**Source records:**
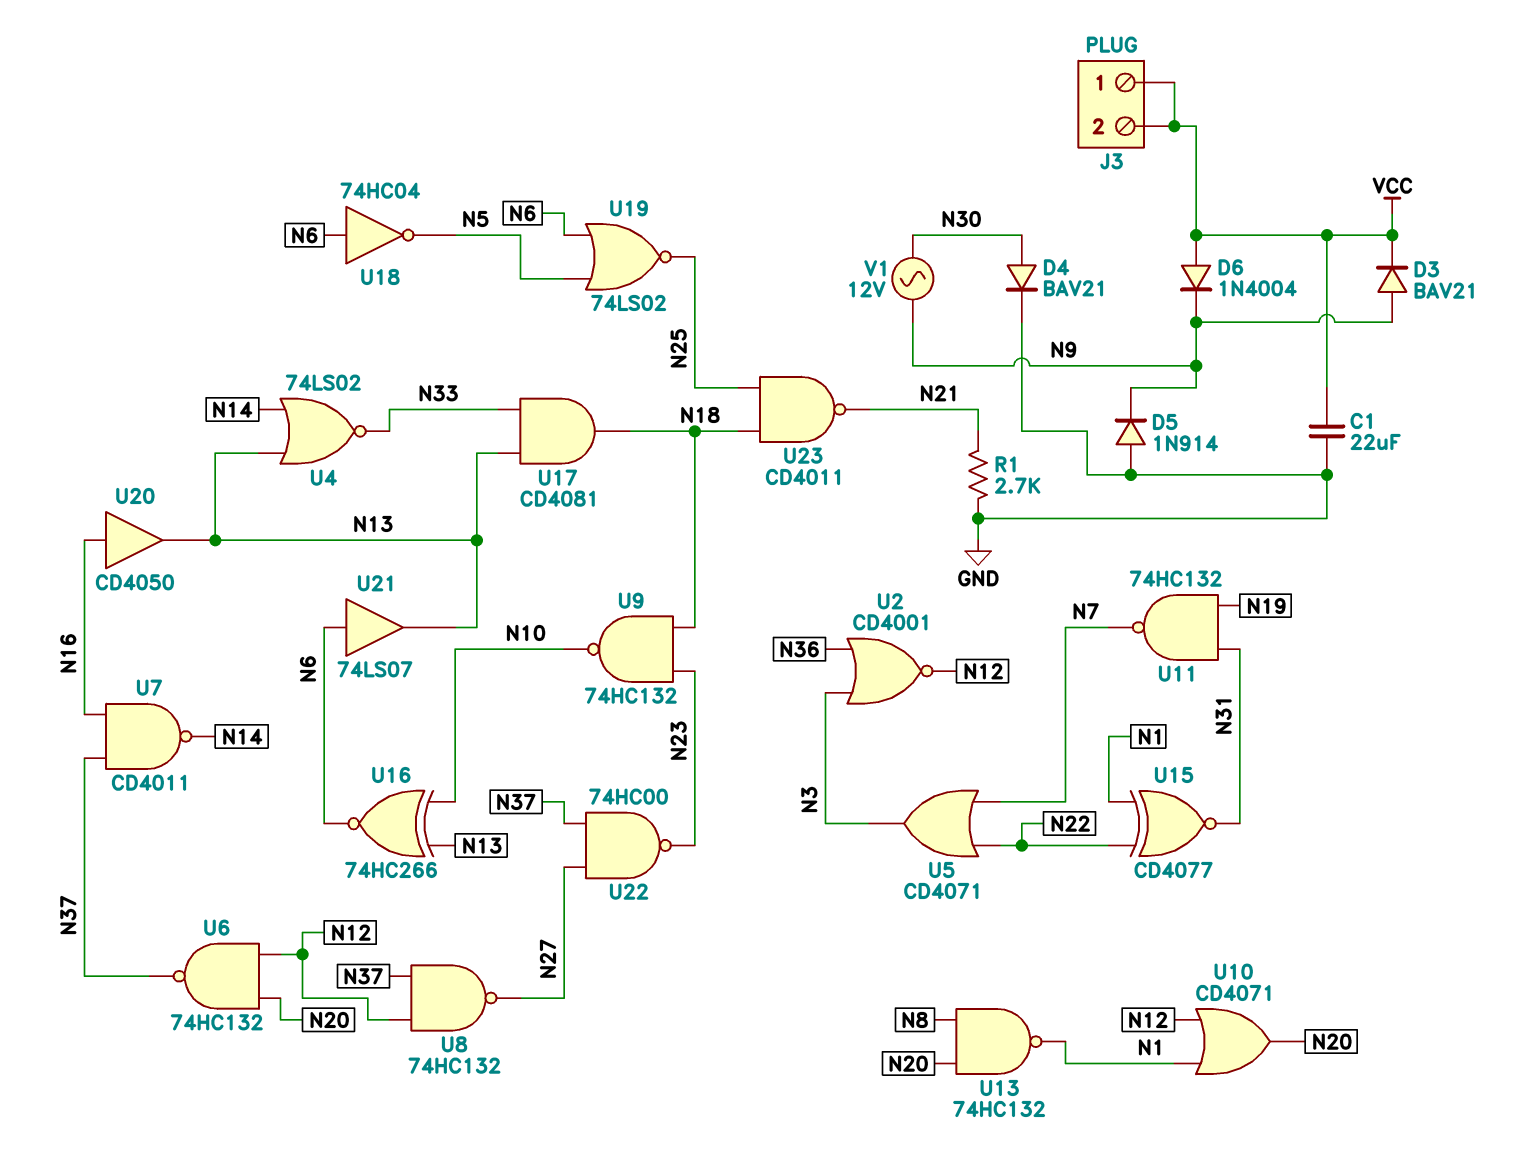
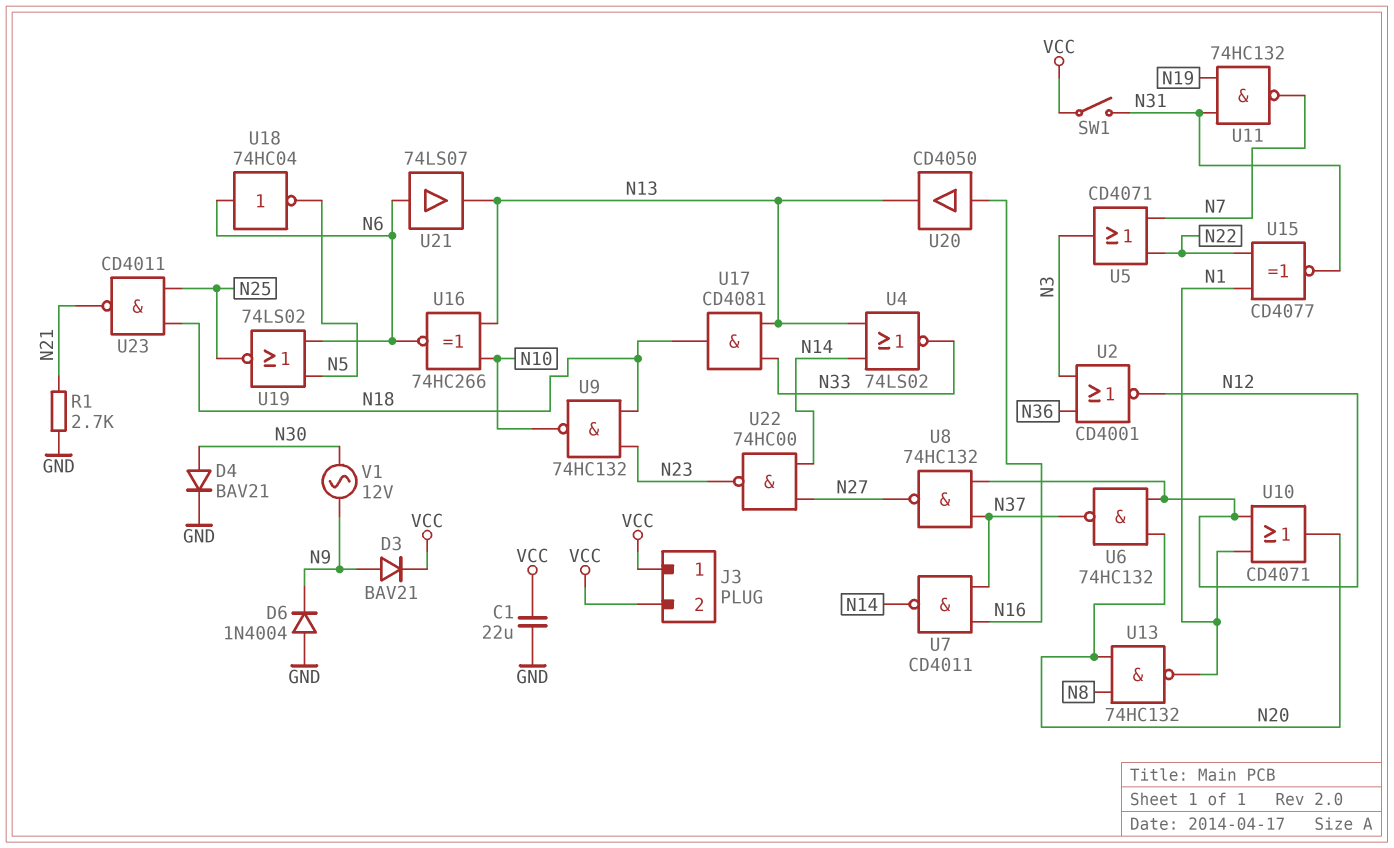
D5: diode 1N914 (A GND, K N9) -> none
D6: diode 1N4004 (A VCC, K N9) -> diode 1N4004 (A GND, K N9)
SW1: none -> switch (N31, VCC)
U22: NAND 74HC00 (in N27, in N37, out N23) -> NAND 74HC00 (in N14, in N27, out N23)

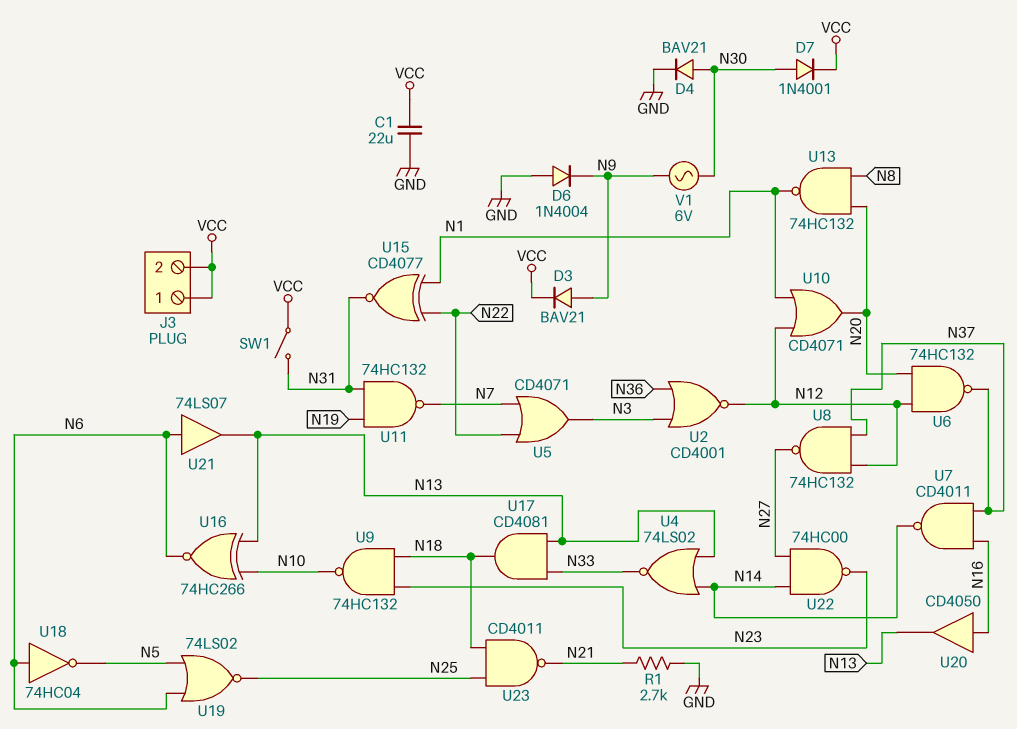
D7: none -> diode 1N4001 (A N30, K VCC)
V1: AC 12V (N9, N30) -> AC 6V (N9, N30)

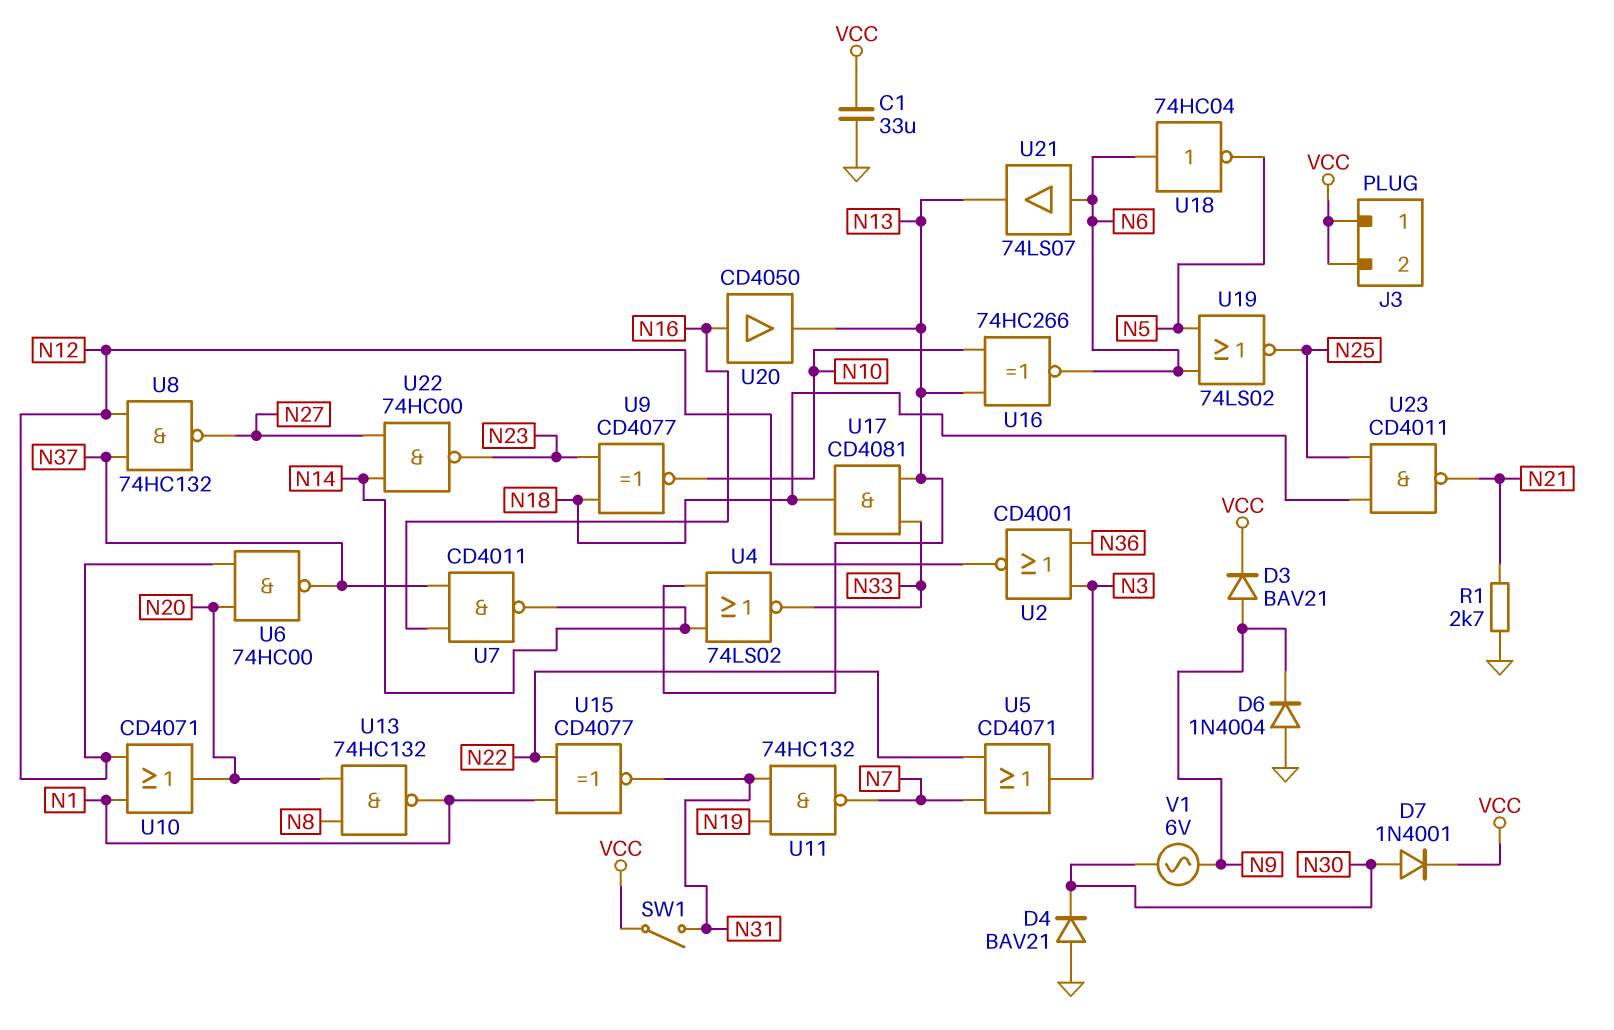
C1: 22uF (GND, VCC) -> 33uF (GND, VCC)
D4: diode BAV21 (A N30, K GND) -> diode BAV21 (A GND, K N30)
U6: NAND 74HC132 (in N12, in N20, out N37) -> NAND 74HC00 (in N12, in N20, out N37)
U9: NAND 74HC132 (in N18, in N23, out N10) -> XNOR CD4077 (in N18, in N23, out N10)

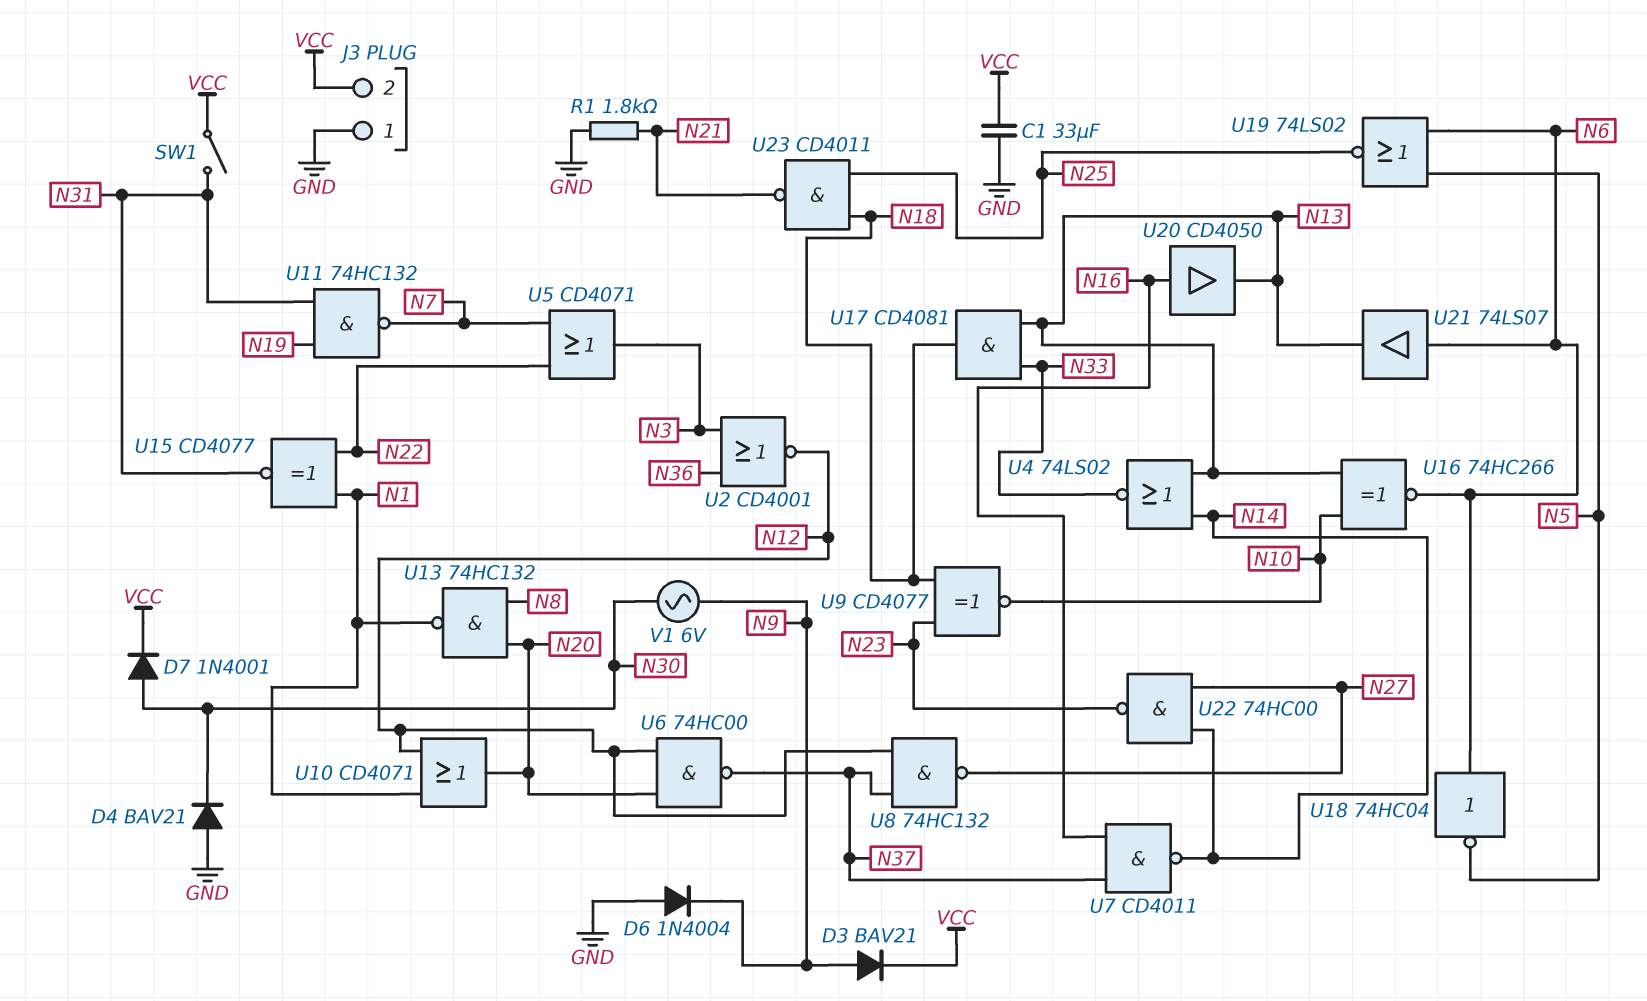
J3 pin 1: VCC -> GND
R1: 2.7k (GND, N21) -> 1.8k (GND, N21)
* * *
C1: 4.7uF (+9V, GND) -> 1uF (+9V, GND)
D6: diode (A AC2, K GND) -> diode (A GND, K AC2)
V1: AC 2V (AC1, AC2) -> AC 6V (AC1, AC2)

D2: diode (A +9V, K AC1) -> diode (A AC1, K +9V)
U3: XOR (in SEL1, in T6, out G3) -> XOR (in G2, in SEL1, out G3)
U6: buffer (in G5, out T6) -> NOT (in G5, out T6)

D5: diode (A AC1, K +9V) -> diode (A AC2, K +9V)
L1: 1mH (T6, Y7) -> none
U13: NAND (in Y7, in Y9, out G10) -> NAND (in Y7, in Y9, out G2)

**Task goal:** Every line above from the line with "D6: diode (A" to the line with "U13: NAND (in", both included, must be reproduced exactly, and no other line may appear.

**Exercise solution:**
D6: diode (A AC2, K GND) -> diode (A GND, K AC2)
V1: AC 2V (AC1, AC2) -> AC 6V (AC1, AC2)

D2: diode (A +9V, K AC1) -> diode (A AC1, K +9V)
U3: XOR (in SEL1, in T6, out G3) -> XOR (in G2, in SEL1, out G3)
U6: buffer (in G5, out T6) -> NOT (in G5, out T6)

D5: diode (A AC1, K +9V) -> diode (A AC2, K +9V)
L1: 1mH (T6, Y7) -> none
U13: NAND (in Y7, in Y9, out G10) -> NAND (in Y7, in Y9, out G2)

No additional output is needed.